• **Exercise brief**: Output, word for word, the lines of this listing that fall between the line with "none -> cyan cone F8 level 2" and the line with "none -> green brick C9 level 1", counting both of those lines, and no others.

• **Data excerpts**:
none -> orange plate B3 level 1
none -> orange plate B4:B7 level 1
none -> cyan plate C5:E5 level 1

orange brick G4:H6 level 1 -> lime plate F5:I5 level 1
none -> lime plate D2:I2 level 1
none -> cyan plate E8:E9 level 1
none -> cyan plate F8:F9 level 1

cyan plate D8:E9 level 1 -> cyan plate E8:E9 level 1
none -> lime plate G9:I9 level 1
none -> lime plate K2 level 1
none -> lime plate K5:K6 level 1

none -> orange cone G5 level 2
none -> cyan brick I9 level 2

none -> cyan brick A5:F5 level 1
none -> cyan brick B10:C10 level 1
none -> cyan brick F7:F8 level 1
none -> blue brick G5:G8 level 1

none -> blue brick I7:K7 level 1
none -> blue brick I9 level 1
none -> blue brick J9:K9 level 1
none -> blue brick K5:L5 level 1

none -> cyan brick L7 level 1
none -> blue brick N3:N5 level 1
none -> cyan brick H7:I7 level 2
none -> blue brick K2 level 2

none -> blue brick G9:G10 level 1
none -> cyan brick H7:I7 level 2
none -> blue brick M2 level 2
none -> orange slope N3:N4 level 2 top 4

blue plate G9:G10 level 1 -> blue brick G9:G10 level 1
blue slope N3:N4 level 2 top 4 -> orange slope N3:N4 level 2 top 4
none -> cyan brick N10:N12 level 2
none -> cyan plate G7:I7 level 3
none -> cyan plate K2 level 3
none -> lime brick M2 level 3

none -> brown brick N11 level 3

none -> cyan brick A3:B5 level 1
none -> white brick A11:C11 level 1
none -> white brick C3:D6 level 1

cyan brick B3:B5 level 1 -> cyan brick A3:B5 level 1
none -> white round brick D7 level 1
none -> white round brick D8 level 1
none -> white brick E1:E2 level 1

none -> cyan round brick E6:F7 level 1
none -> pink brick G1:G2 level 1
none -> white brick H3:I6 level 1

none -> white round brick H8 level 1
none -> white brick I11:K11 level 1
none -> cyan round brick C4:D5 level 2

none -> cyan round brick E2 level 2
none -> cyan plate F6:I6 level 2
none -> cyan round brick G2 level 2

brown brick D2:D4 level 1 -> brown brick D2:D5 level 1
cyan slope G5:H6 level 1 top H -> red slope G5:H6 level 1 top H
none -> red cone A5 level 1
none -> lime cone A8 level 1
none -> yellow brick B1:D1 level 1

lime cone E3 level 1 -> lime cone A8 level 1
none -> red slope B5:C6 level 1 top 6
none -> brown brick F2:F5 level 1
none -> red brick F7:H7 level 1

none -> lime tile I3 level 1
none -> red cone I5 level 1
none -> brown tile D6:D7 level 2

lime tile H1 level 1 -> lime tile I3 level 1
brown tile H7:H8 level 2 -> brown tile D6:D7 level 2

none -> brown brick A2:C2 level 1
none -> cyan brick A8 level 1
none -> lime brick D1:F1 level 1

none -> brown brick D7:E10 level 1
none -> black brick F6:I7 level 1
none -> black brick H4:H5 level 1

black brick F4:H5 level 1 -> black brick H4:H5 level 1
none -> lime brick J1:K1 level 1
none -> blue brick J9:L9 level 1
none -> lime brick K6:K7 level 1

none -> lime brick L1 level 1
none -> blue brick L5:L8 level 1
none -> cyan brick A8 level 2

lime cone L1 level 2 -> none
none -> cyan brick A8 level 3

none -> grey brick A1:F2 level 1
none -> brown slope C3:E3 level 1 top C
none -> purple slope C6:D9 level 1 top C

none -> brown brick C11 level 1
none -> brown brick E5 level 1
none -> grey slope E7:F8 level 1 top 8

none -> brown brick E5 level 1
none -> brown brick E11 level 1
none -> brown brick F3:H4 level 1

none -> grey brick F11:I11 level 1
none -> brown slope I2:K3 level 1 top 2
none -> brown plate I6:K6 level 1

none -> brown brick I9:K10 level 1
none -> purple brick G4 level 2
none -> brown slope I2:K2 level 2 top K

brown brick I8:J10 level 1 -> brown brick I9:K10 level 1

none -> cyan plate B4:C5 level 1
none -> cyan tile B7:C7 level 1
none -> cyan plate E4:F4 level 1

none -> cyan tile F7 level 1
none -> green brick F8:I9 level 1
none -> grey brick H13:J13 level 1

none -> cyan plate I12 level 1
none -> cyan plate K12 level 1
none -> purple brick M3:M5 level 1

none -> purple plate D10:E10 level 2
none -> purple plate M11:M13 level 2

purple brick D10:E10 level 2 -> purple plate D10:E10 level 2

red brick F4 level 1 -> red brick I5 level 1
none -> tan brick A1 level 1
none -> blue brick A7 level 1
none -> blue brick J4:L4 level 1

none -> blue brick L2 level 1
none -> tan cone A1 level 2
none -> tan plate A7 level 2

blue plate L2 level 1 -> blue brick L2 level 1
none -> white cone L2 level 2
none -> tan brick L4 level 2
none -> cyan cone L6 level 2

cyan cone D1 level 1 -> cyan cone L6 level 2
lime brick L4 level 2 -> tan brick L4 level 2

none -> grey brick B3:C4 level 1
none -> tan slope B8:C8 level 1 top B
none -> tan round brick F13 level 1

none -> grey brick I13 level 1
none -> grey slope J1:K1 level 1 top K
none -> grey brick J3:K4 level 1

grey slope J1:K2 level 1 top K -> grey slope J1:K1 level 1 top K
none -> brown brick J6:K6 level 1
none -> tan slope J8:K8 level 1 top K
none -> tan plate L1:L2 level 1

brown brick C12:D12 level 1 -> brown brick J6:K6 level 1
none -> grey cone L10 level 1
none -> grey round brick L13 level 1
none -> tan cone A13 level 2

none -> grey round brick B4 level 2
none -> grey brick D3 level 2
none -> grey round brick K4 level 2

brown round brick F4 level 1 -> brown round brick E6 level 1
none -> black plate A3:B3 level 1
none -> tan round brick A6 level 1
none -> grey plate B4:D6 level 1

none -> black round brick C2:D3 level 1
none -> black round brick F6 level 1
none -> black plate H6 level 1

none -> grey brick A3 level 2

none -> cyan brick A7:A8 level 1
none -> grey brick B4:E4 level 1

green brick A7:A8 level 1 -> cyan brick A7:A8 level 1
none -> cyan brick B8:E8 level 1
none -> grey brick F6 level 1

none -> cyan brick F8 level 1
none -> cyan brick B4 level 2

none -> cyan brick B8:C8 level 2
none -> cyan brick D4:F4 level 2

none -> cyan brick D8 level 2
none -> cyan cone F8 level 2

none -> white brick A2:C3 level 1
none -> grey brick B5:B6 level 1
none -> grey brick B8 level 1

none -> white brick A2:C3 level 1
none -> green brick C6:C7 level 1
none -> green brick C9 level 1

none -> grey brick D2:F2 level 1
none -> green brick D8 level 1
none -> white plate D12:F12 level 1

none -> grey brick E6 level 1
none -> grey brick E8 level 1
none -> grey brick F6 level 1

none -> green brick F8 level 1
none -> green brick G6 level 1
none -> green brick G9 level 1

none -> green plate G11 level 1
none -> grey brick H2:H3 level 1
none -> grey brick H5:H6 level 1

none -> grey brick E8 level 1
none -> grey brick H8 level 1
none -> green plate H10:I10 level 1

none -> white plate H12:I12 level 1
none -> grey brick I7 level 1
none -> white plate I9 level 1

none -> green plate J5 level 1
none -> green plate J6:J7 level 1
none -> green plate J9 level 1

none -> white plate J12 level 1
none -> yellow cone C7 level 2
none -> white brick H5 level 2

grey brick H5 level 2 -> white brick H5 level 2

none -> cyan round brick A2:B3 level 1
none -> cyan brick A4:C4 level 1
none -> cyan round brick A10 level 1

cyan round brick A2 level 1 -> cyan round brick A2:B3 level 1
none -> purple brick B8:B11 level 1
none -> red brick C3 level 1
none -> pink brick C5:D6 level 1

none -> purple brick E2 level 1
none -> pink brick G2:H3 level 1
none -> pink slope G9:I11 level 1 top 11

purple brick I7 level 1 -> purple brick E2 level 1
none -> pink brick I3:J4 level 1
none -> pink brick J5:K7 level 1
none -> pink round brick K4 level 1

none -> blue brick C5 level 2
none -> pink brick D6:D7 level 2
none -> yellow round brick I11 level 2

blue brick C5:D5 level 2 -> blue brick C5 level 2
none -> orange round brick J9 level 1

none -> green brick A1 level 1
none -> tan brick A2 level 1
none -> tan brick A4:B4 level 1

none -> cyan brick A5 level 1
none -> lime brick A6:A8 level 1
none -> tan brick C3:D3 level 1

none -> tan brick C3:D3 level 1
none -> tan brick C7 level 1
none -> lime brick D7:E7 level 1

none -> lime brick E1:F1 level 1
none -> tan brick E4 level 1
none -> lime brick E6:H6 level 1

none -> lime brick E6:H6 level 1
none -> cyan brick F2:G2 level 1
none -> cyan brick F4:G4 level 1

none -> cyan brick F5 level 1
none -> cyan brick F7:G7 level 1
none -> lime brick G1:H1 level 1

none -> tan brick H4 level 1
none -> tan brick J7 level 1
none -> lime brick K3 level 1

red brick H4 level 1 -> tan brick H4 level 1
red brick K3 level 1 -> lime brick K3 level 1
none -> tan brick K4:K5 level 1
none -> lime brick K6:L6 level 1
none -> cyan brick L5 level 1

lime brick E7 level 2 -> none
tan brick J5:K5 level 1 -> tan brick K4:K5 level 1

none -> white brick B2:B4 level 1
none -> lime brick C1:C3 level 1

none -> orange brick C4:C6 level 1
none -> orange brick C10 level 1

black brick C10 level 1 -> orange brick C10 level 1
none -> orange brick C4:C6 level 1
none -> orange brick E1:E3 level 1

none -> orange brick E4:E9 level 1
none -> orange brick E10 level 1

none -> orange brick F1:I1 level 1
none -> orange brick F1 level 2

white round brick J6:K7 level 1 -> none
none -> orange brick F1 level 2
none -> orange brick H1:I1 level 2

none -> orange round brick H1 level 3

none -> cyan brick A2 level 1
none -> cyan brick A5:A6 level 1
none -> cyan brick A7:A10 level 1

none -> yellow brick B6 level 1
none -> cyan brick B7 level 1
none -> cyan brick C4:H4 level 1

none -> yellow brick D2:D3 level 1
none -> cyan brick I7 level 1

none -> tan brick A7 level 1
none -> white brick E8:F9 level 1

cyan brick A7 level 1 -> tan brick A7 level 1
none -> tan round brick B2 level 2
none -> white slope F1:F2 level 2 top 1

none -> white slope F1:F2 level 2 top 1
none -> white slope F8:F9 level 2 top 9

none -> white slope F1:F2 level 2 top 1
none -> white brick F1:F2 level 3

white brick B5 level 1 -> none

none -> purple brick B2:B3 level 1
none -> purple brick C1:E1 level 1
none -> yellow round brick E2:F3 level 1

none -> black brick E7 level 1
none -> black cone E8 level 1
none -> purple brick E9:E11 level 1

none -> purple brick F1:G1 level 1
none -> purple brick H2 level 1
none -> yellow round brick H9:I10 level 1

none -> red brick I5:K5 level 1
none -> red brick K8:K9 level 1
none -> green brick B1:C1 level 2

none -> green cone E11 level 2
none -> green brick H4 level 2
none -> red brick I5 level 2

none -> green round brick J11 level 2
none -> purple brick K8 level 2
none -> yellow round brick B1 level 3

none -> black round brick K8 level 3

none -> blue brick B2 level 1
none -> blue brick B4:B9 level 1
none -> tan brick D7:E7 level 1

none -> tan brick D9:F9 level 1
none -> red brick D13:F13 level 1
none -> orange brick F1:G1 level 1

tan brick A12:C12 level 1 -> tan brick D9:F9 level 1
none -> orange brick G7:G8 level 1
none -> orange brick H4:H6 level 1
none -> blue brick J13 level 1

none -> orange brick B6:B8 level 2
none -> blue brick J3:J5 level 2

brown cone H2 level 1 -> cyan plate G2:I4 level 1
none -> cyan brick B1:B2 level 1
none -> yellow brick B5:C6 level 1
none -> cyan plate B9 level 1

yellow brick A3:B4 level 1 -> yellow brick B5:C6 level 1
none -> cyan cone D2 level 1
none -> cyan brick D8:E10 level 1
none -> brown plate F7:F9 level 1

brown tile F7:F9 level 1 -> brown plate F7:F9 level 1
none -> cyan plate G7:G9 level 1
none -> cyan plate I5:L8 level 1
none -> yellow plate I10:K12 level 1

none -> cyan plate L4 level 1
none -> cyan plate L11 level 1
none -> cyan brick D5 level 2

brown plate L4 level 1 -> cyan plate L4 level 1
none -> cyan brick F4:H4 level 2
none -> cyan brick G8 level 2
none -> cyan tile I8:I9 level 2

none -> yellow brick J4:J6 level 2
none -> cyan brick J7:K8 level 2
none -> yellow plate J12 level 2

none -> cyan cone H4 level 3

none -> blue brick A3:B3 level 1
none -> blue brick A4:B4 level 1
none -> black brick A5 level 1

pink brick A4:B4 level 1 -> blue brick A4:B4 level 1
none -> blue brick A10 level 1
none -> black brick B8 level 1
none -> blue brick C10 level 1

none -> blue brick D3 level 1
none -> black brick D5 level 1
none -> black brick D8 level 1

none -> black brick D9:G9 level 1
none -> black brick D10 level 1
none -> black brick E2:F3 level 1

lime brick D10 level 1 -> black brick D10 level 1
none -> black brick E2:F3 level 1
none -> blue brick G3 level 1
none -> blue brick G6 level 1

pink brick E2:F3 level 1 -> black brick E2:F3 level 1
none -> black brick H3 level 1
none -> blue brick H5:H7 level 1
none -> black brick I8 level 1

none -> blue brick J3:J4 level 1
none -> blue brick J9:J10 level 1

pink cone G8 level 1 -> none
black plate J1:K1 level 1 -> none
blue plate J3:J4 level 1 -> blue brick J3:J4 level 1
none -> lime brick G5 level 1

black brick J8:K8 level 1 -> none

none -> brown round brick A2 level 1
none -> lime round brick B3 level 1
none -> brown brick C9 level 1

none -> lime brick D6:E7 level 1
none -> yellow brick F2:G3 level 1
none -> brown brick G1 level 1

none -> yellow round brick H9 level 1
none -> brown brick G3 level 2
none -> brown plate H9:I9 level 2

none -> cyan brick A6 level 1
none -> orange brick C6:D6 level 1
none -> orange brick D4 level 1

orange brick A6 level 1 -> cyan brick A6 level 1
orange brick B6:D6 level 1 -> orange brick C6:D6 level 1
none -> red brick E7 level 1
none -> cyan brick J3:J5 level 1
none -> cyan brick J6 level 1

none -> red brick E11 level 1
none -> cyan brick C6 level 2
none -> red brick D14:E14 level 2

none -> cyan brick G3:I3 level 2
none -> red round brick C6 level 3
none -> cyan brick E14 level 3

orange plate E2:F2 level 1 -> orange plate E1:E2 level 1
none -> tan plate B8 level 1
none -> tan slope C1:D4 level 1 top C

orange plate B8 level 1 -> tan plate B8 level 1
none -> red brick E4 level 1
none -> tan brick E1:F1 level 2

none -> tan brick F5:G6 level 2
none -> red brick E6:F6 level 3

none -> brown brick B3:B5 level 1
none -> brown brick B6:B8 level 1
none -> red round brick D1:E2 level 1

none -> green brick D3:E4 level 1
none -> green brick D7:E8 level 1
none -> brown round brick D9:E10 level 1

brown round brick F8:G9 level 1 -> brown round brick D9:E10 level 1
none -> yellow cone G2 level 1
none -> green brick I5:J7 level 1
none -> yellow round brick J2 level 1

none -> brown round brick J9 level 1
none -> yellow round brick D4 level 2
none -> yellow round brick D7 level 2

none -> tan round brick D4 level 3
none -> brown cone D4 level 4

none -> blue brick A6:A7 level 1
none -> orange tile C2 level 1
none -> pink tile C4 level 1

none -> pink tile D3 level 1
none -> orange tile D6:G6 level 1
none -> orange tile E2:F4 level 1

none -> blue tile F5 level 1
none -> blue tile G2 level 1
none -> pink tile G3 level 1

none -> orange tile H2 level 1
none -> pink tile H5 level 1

• **Written answer**:
none -> cyan cone F8 level 2

none -> white brick A2:C3 level 1
none -> grey brick B5:B6 level 1
none -> grey brick B8 level 1

none -> white brick A2:C3 level 1
none -> green brick C6:C7 level 1
none -> green brick C9 level 1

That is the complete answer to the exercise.